Spatial object tracking data
┄┄┄┄┄┄┄┄┄┄

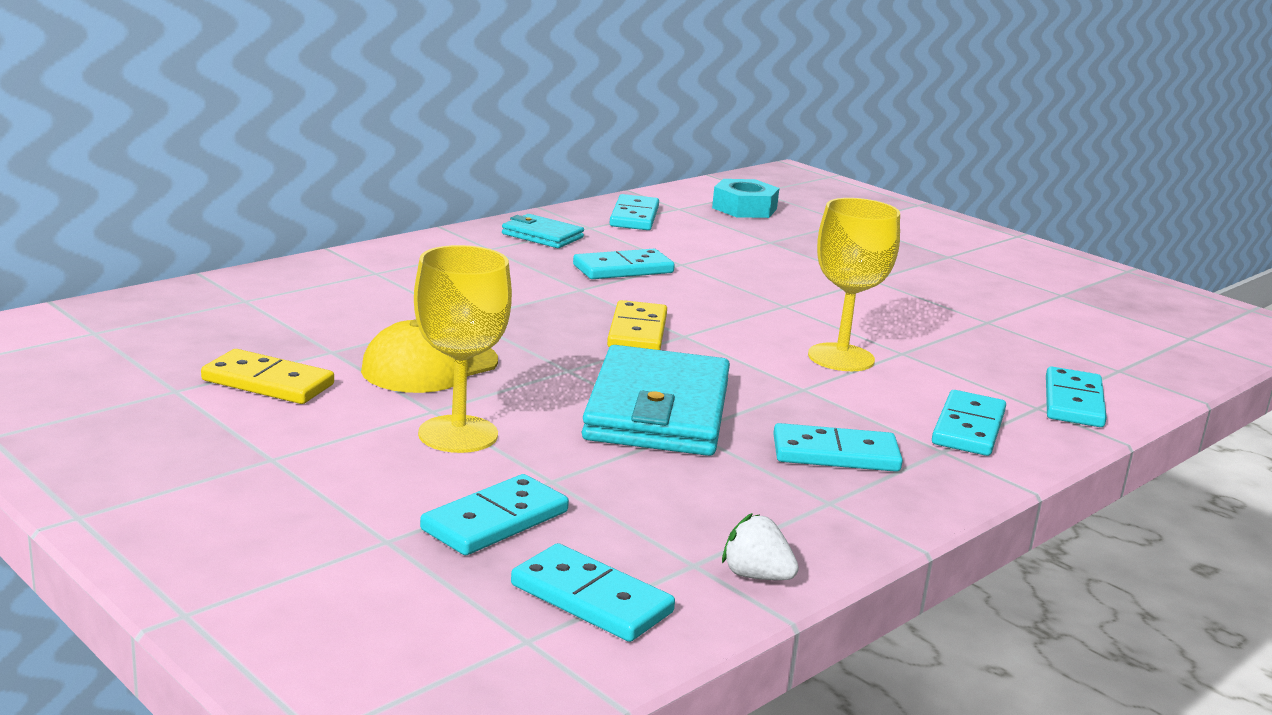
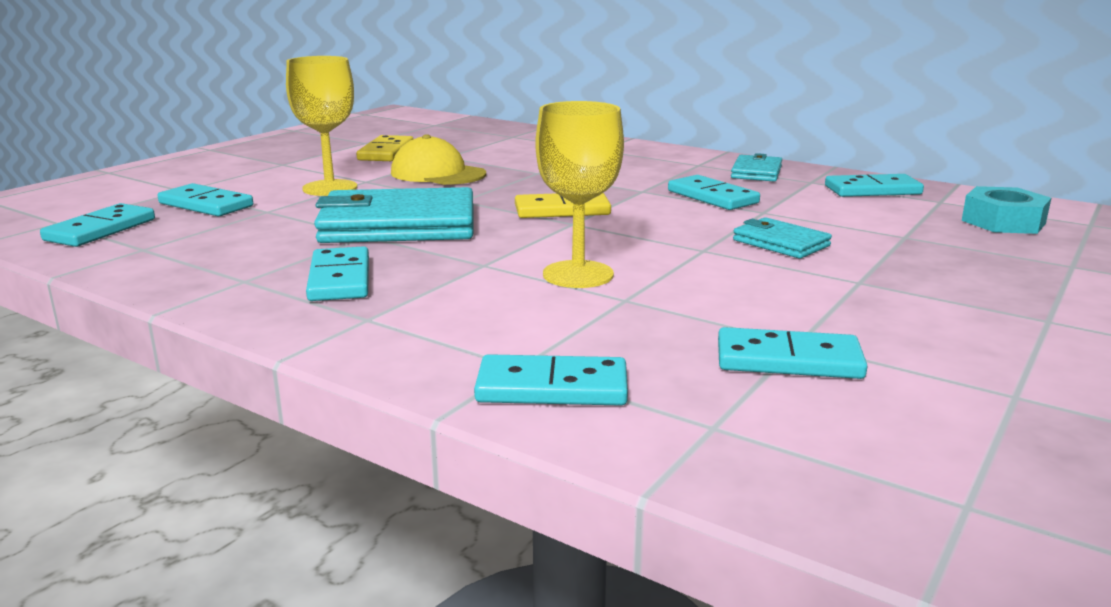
camera: 80 degrees right, 0 degrees up
white strawberry [722,513,799,580] -> none
turquoise domino [932,390,1006,456] -> turquoise domino moved to [718,327,867,379]
none -> turquoise wallet [733,217,832,259]

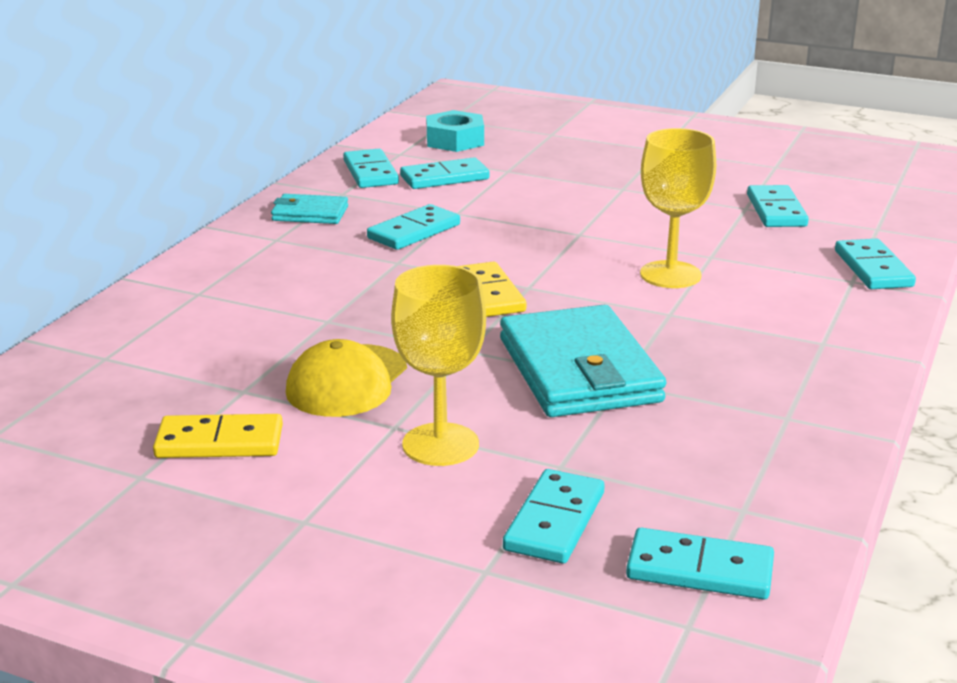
camera: 100 degrees left, 5 degrees up
turquoise domino [306,246,369,301] -> turquoise domino moved to [400,157,490,189]
turquoise wallet [733,217,832,259] -> none

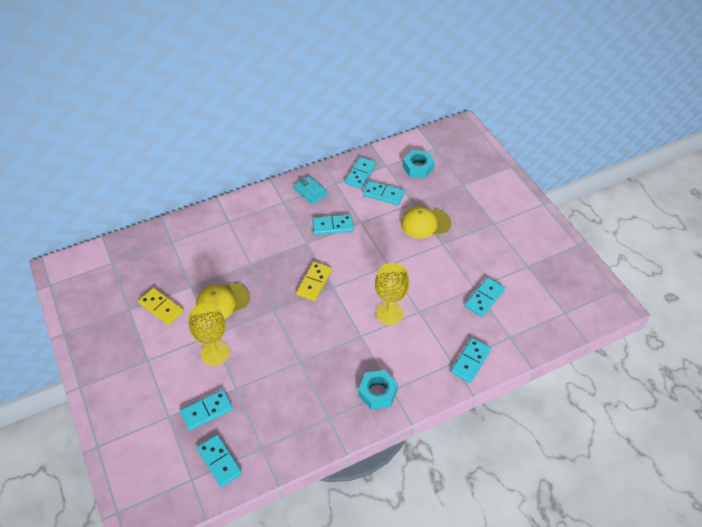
camera: 40 degrees right, 25 degrees up
turquoise wallet [500,305,666,417] -> none
none -> turquoise nut [358,370,398,410]
none -> yellow cap [401,206,451,239]

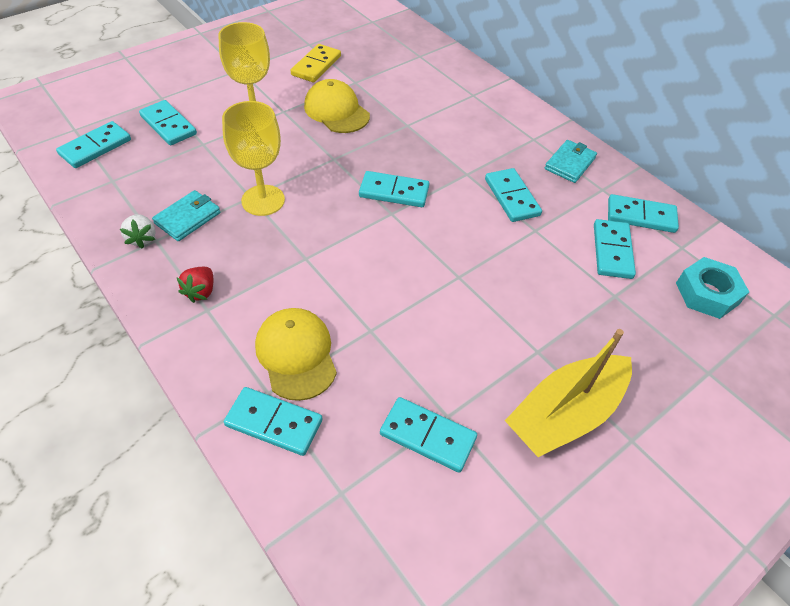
camera: 75 degrees right, 0 degrees up
yellow domino [296,262,332,301] -> turquoise domino [359,171,429,207]
turquoise nut [358,370,398,410] -> red strawberry [176,267,213,303]
yellow goblet [375,263,409,325] -> yellow goblet moved to [222,101,285,216]
yellow cap [401,206,451,239] -> yellow cap moved to [255,308,337,401]
none -> white strawberry [120,214,156,249]
none -> turquoise wallet [152,190,220,241]
none -> yellow boat [505,329,632,457]

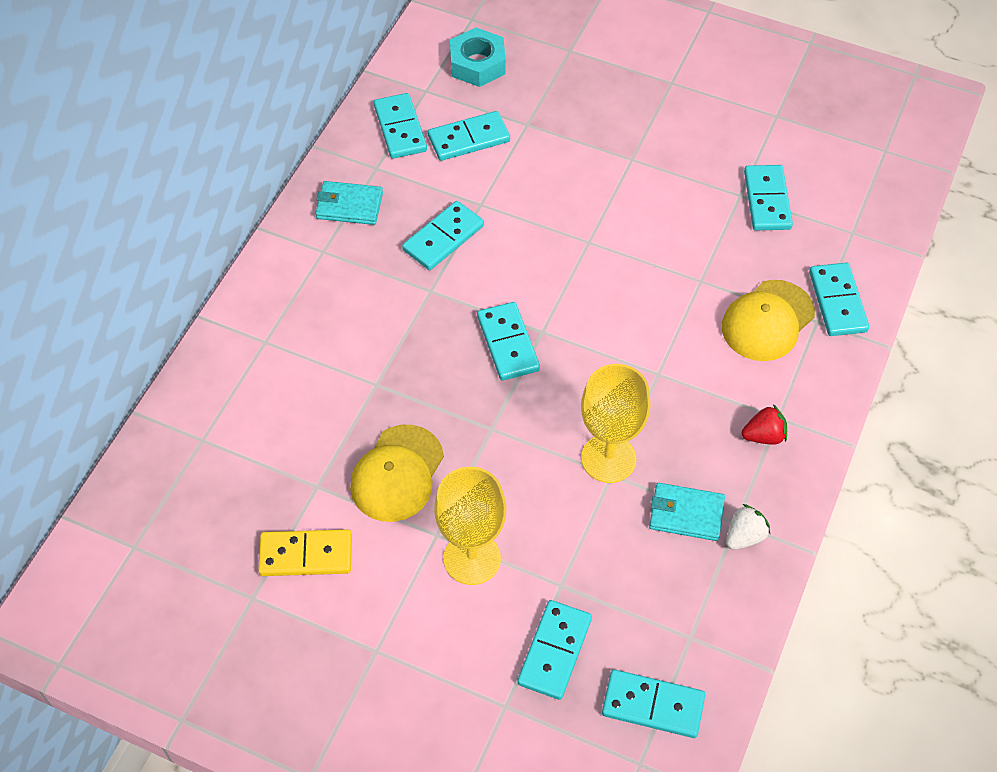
camera: 115 degrees left, 5 degrees up
yellow boat [505,329,632,457] -> none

┄┄┄┄┄┄┄┄┄┄

#### [PROBLEM REQUIREMENTS]
Check each line of the records above, and copy those that hold the word "left".

#### [EXERCISE ANSWER]
camera: 100 degrees left, 5 degrees up
camera: 115 degrees left, 5 degrees up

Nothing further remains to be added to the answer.